Aim of the task: Restate word for word the part of the material that runs from the line containing "R6: 43k (STG, VC) -> 27 (STG, VC)" through its final line, inclusive, minus the pictures.

Records shown:
---*---

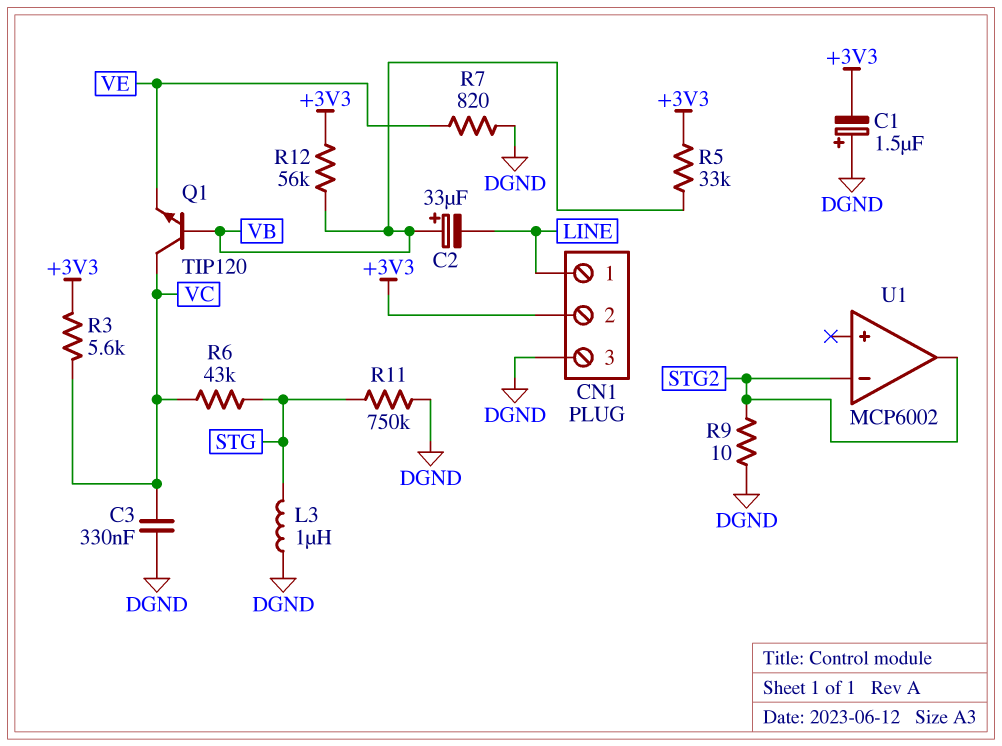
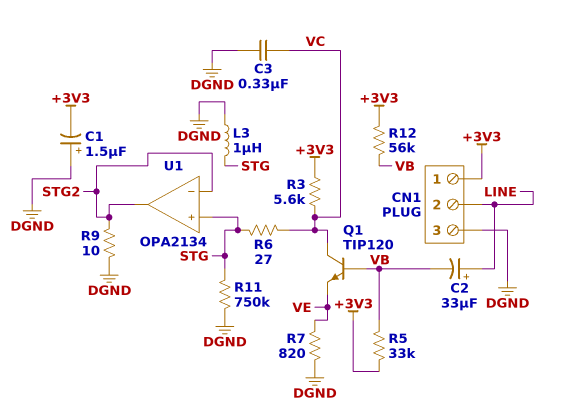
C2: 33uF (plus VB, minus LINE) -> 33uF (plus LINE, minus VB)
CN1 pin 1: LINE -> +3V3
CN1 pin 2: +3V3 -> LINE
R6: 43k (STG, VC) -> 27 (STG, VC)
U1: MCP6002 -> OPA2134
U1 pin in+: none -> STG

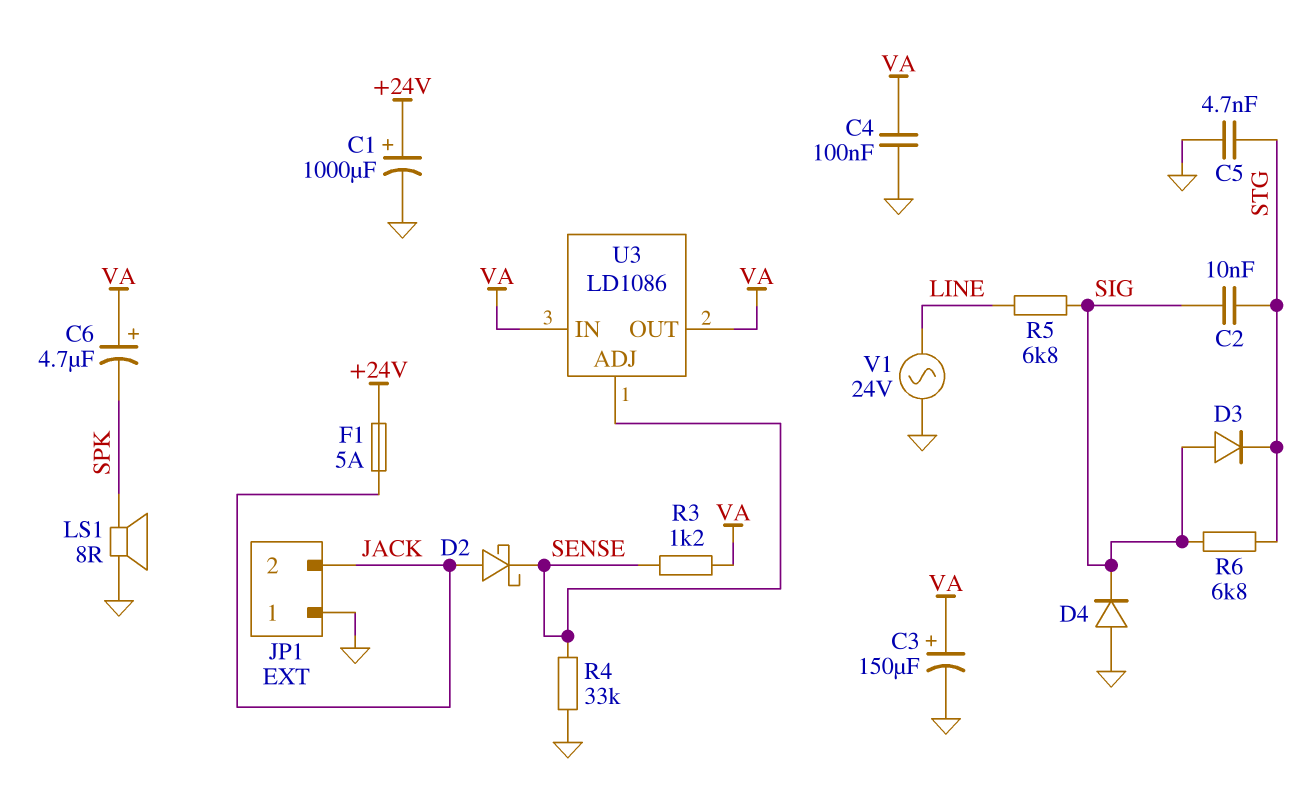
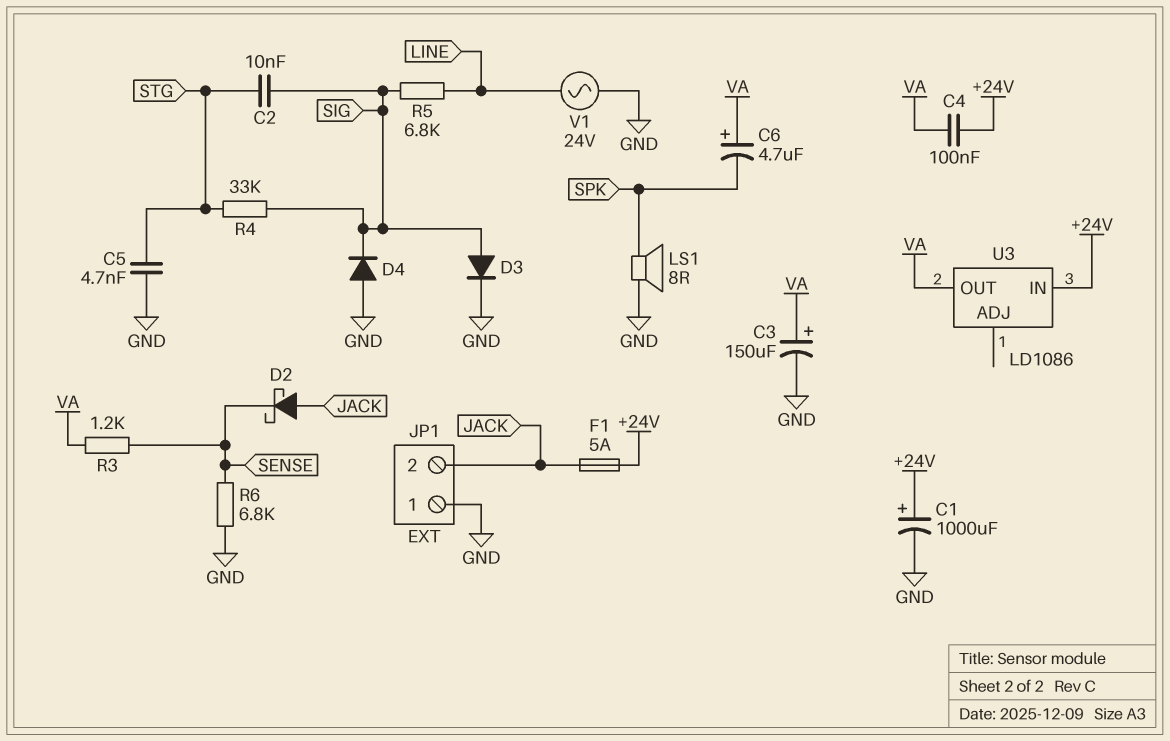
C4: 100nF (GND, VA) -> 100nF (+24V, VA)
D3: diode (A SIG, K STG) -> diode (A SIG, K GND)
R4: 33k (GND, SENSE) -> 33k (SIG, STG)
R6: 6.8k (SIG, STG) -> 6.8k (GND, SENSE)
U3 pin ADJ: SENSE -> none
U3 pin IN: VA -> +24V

---*---

Finished task:
R6: 43k (STG, VC) -> 27 (STG, VC)
U1: MCP6002 -> OPA2134
U1 pin in+: none -> STG

C4: 100nF (GND, VA) -> 100nF (+24V, VA)
D3: diode (A SIG, K STG) -> diode (A SIG, K GND)
R4: 33k (GND, SENSE) -> 33k (SIG, STG)
R6: 6.8k (SIG, STG) -> 6.8k (GND, SENSE)
U3 pin ADJ: SENSE -> none
U3 pin IN: VA -> +24V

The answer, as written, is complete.